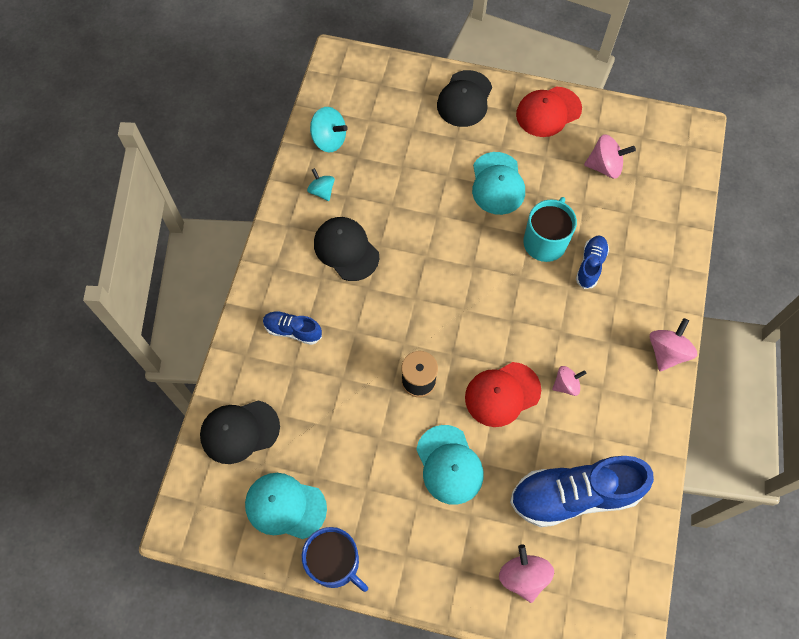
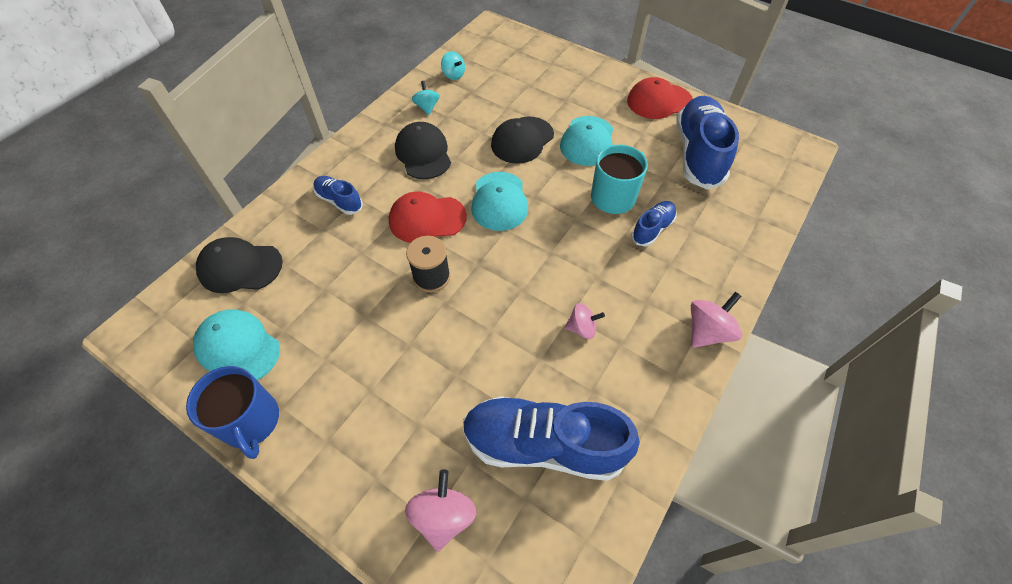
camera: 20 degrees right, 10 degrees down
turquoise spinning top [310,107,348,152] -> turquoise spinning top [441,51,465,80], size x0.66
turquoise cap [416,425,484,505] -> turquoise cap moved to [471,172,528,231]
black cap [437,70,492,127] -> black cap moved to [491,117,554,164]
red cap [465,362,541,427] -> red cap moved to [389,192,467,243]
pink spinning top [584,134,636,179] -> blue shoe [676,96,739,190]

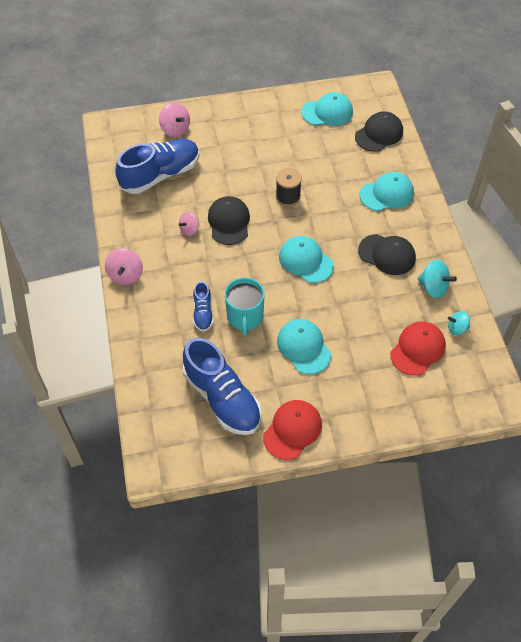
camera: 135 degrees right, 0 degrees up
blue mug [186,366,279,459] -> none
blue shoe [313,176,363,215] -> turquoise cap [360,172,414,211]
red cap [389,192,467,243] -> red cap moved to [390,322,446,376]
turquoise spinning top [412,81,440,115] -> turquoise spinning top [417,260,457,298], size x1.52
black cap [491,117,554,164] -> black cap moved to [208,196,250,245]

EXERCISE DESCRIPTION
Among the lines of the data above, find those with the word "blue" and show them.

ANSWER SECTION
pink spinning top [584,134,636,179] -> blue shoe [676,96,739,190]
blue mug [186,366,279,459] -> none
blue shoe [313,176,363,215] -> turquoise cap [360,172,414,211]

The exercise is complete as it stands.